(Data listing)
⟨

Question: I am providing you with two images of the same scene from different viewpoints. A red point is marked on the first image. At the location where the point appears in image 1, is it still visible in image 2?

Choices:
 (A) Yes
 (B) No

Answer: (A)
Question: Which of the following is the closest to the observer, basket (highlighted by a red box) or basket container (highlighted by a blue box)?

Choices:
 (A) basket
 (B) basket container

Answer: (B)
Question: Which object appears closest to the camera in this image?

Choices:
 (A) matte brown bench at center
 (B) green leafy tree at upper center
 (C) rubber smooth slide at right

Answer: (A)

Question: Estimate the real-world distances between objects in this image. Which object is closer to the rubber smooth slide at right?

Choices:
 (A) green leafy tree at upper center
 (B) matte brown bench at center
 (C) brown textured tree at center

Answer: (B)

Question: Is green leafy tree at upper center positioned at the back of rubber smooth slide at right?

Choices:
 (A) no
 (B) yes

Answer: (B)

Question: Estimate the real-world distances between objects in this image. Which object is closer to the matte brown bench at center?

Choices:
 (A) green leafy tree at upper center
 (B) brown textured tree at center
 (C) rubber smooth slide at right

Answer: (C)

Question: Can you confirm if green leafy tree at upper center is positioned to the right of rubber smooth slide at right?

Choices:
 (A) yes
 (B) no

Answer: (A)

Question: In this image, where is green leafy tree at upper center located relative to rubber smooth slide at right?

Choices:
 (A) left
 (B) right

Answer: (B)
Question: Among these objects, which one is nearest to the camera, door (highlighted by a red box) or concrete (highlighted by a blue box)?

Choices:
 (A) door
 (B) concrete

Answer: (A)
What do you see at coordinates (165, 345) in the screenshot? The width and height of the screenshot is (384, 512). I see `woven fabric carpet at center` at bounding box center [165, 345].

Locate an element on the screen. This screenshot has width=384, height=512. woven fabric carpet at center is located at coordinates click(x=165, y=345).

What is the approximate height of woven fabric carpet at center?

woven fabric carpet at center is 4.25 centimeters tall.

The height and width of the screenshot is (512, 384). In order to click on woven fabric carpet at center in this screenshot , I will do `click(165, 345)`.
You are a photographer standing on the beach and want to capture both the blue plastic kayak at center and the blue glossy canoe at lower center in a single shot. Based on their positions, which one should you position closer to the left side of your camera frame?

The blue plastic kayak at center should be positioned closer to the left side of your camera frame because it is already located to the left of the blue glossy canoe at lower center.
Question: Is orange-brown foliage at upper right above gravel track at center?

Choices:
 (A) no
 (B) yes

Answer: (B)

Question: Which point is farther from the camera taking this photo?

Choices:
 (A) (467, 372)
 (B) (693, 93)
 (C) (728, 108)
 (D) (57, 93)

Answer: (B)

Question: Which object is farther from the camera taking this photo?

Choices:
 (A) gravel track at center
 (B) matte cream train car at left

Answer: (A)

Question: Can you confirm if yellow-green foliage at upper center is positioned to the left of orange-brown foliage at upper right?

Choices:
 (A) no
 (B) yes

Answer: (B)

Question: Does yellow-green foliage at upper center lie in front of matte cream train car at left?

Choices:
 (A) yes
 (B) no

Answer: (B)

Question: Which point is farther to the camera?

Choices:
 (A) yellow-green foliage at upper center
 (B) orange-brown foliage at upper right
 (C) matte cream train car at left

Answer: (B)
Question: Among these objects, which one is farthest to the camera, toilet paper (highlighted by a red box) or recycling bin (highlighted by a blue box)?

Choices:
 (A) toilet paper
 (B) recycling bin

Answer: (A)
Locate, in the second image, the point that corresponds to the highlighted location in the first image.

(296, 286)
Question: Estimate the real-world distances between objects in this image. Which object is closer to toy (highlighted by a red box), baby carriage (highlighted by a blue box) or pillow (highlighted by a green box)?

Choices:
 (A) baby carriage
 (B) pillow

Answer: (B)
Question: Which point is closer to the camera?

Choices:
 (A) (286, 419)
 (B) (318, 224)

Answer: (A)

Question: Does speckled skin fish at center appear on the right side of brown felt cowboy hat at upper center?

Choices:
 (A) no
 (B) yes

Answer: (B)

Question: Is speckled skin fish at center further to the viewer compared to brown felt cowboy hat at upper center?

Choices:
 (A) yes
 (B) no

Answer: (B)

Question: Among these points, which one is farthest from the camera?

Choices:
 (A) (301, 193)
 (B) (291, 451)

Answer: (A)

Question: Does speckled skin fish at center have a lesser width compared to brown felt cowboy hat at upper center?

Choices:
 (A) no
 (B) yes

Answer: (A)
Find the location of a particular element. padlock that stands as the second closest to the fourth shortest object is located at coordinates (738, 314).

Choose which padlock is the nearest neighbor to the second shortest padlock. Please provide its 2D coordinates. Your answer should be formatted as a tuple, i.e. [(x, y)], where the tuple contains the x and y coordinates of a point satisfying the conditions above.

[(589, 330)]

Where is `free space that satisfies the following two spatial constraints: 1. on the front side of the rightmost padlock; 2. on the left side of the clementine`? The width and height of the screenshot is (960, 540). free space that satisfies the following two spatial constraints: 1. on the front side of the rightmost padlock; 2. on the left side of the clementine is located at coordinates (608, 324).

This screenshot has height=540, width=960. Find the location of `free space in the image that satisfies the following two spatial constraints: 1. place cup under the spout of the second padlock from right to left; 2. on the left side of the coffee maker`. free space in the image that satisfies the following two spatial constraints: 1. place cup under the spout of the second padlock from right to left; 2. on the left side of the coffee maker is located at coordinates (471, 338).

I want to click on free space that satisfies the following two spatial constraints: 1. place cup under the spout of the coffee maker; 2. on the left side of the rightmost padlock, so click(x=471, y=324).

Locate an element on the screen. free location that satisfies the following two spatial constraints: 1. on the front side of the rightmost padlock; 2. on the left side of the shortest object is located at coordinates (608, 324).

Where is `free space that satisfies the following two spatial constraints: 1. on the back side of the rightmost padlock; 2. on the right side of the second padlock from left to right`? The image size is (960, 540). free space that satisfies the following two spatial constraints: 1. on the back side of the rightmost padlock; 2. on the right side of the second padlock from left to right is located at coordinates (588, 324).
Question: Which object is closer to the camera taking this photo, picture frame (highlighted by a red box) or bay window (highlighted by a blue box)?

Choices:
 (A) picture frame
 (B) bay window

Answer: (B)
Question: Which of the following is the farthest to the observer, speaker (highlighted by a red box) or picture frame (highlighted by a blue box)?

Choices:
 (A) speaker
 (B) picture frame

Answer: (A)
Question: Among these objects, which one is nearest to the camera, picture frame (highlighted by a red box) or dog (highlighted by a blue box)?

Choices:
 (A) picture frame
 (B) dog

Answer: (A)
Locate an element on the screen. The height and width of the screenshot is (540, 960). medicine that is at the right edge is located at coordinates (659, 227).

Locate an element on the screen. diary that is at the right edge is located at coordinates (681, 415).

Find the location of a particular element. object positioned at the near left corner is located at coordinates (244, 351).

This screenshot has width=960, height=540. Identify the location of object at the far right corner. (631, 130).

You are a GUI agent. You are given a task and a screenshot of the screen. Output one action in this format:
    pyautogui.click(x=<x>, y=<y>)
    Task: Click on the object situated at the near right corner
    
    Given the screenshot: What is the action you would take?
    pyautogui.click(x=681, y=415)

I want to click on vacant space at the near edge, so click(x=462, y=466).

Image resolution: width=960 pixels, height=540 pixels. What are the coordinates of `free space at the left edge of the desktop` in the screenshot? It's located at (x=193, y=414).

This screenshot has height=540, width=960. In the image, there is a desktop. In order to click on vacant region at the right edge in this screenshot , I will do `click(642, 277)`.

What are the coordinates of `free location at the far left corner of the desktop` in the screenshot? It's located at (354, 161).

⟩

GIVEN PROBLEM = Render the lines above as a numbered list, omitting the blank ones.

FINISHED EXERCISE =
1. Question: I am providing you with two images of the same scene from different viewpoints. A red point is marked on the first image. At the location where the point appears in image 1, is it still visible in image 2?
2. Choices:
3.  (A) Yes
4.  (B) No
5. Answer: (A)
6. Question: Which of the following is the closest to the observer, basket (highlighted by a red box) or basket container (highlighted by a blue box)?
7. Choices:
8.  (A) basket
9.  (B) basket container
10. Answer: (B)
11. Question: Which object appears closest to the camera in this image?
12. Choices:
13.  (A) matte brown bench at center
14.  (B) green leafy tree at upper center
15.  (C) rubber smooth slide at right
16. Answer: (A)
17. Question: Estimate the real-world distances between objects in this image. Which object is closer to the rubber smooth slide at right?
18. Choices:
19.  (A) green leafy tree at upper center
20.  (B) matte brown bench at center
21.  (C) brown textured tree at center
22. Answer: (B)
23. Question: Is green leafy tree at upper center positioned at the back of rubber smooth slide at right?
24. Choices:
25.  (A) no
26.  (B) yes
27. Answer: (B)
28. Question: Estimate the real-world distances between objects in this image. Which object is closer to the matte brown bench at center?
29. Choices:
30.  (A) green leafy tree at upper center
31.  (B) brown textured tree at center
32.  (C) rubber smooth slide at right
33. Answer: (C)
34. Question: Can you confirm if green leafy tree at upper center is positioned to the right of rubber smooth slide at right?
35. Choices:
36.  (A) yes
37.  (B) no
38. Answer: (A)
39. Question: In this image, where is green leafy tree at upper center located relative to rubber smooth slide at right?
40. Choices:
41.  (A) left
42.  (B) right
43. Answer: (B)
44. Question: Among these objects, which one is nearest to the camera, door (highlighted by a red box) or concrete (highlighted by a blue box)?
45. Choices:
46.  (A) door
47.  (B) concrete
48. Answer: (A)
49. What do you see at coordinates (165, 345) in the screenshot? The width and height of the screenshot is (384, 512). I see `woven fabric carpet at center` at bounding box center [165, 345].
50. Locate an element on the screen. This screenshot has width=384, height=512. woven fabric carpet at center is located at coordinates click(x=165, y=345).
51. What is the approximate height of woven fabric carpet at center?
52. woven fabric carpet at center is 4.25 centimeters tall.
53. The height and width of the screenshot is (512, 384). In order to click on woven fabric carpet at center in this screenshot , I will do `click(165, 345)`.
54. You are a photographer standing on the beach and want to capture both the blue plastic kayak at center and the blue glossy canoe at lower center in a single shot. Based on their positions, which one should you position closer to the left side of your camera frame?
55. The blue plastic kayak at center should be positioned closer to the left side of your camera frame because it is already located to the left of the blue glossy canoe at lower center.
56. Question: Is orange-brown foliage at upper right above gravel track at center?
57. Choices:
58.  (A) no
59.  (B) yes
60. Answer: (B)
61. Question: Which point is farther from the camera taking this photo?
62. Choices:
63.  (A) (467, 372)
64.  (B) (693, 93)
65.  (C) (728, 108)
66.  (D) (57, 93)
67. Answer: (B)
68. Question: Which object is farther from the camera taking this photo?
69. Choices:
70.  (A) gravel track at center
71.  (B) matte cream train car at left
72. Answer: (A)
73. Question: Can you confirm if yellow-green foliage at upper center is positioned to the left of orange-brown foliage at upper right?
74. Choices:
75.  (A) no
76.  (B) yes
77. Answer: (B)
78. Question: Does yellow-green foliage at upper center lie in front of matte cream train car at left?
79. Choices:
80.  (A) yes
81.  (B) no
82. Answer: (B)
83. Question: Which point is farther to the camera?
84. Choices:
85.  (A) yellow-green foliage at upper center
86.  (B) orange-brown foliage at upper right
87.  (C) matte cream train car at left
88. Answer: (B)
89. Question: Among these objects, which one is farthest to the camera, toilet paper (highlighted by a red box) or recycling bin (highlighted by a blue box)?
90. Choices:
91.  (A) toilet paper
92.  (B) recycling bin
93. Answer: (A)
94. Locate, in the second image, the point that corresponds to the highlighted location in the first image.
95. (296, 286)
96. Question: Estimate the real-world distances between objects in this image. Which object is closer to toy (highlighted by a red box), baby carriage (highlighted by a blue box) or pillow (highlighted by a green box)?
97. Choices:
98.  (A) baby carriage
99.  (B) pillow
100. Answer: (B)
101. Question: Which point is closer to the camera?
102. Choices:
103.  (A) (286, 419)
104.  (B) (318, 224)
105. Answer: (A)
106. Question: Does speckled skin fish at center appear on the right side of brown felt cowboy hat at upper center?
107. Choices:
108.  (A) no
109.  (B) yes
110. Answer: (B)
111. Question: Is speckled skin fish at center further to the viewer compared to brown felt cowboy hat at upper center?
112. Choices:
113.  (A) yes
114.  (B) no
115. Answer: (B)
116. Question: Among these points, which one is farthest from the camera?
117. Choices:
118.  (A) (301, 193)
119.  (B) (291, 451)
120. Answer: (A)
121. Question: Does speckled skin fish at center have a lesser width compared to brown felt cowboy hat at upper center?
122. Choices:
123.  (A) no
124.  (B) yes
125. Answer: (A)
126. Find the location of a particular element. padlock that stands as the second closest to the fourth shortest object is located at coordinates (738, 314).
127. Choose which padlock is the nearest neighbor to the second shortest padlock. Please provide its 2D coordinates. Your answer should be formatted as a tuple, i.e. [(x, y)], where the tuple contains the x and y coordinates of a point satisfying the conditions above.
128. [(589, 330)]
129. Where is `free space that satisfies the following two spatial constraints: 1. on the front side of the rightmost padlock; 2. on the left side of the clementine`? The width and height of the screenshot is (960, 540). free space that satisfies the following two spatial constraints: 1. on the front side of the rightmost padlock; 2. on the left side of the clementine is located at coordinates (608, 324).
130. This screenshot has height=540, width=960. Find the location of `free space in the image that satisfies the following two spatial constraints: 1. place cup under the spout of the second padlock from right to left; 2. on the left side of the coffee maker`. free space in the image that satisfies the following two spatial constraints: 1. place cup under the spout of the second padlock from right to left; 2. on the left side of the coffee maker is located at coordinates (471, 338).
131. I want to click on free space that satisfies the following two spatial constraints: 1. place cup under the spout of the coffee maker; 2. on the left side of the rightmost padlock, so click(x=471, y=324).
132. Locate an element on the screen. free location that satisfies the following two spatial constraints: 1. on the front side of the rightmost padlock; 2. on the left side of the shortest object is located at coordinates (608, 324).
133. Where is `free space that satisfies the following two spatial constraints: 1. on the back side of the rightmost padlock; 2. on the right side of the second padlock from left to right`? The image size is (960, 540). free space that satisfies the following two spatial constraints: 1. on the back side of the rightmost padlock; 2. on the right side of the second padlock from left to right is located at coordinates (588, 324).
134. Question: Which object is closer to the camera taking this photo, picture frame (highlighted by a red box) or bay window (highlighted by a blue box)?
135. Choices:
136.  (A) picture frame
137.  (B) bay window
138. Answer: (B)
139. Question: Which of the following is the farthest to the observer, speaker (highlighted by a red box) or picture frame (highlighted by a blue box)?
140. Choices:
141.  (A) speaker
142.  (B) picture frame
143. Answer: (A)
144. Question: Among these objects, which one is nearest to the camera, picture frame (highlighted by a red box) or dog (highlighted by a blue box)?
145. Choices:
146.  (A) picture frame
147.  (B) dog
148. Answer: (A)
149. Locate an element on the screen. The height and width of the screenshot is (540, 960). medicine that is at the right edge is located at coordinates (659, 227).
150. Locate an element on the screen. diary that is at the right edge is located at coordinates (681, 415).
151. Find the location of a particular element. object positioned at the near left corner is located at coordinates (244, 351).
152. This screenshot has width=960, height=540. Identify the location of object at the far right corner. (631, 130).
153. You are a GUI agent. You are given a task and a screenshot of the screen. Output one action in this format:
154.     pyautogui.click(x=<x>, y=<y>)
155.     Task: Click on the object situated at the near right corner
156.     Given the screenshot: What is the action you would take?
157.     pyautogui.click(x=681, y=415)
158. I want to click on vacant space at the near edge, so click(x=462, y=466).
159. Image resolution: width=960 pixels, height=540 pixels. What are the coordinates of `free space at the left edge of the desktop` in the screenshot? It's located at (x=193, y=414).
160. This screenshot has height=540, width=960. In the image, there is a desktop. In order to click on vacant region at the right edge in this screenshot , I will do `click(642, 277)`.
161. What are the coordinates of `free location at the far left corner of the desktop` in the screenshot? It's located at (354, 161).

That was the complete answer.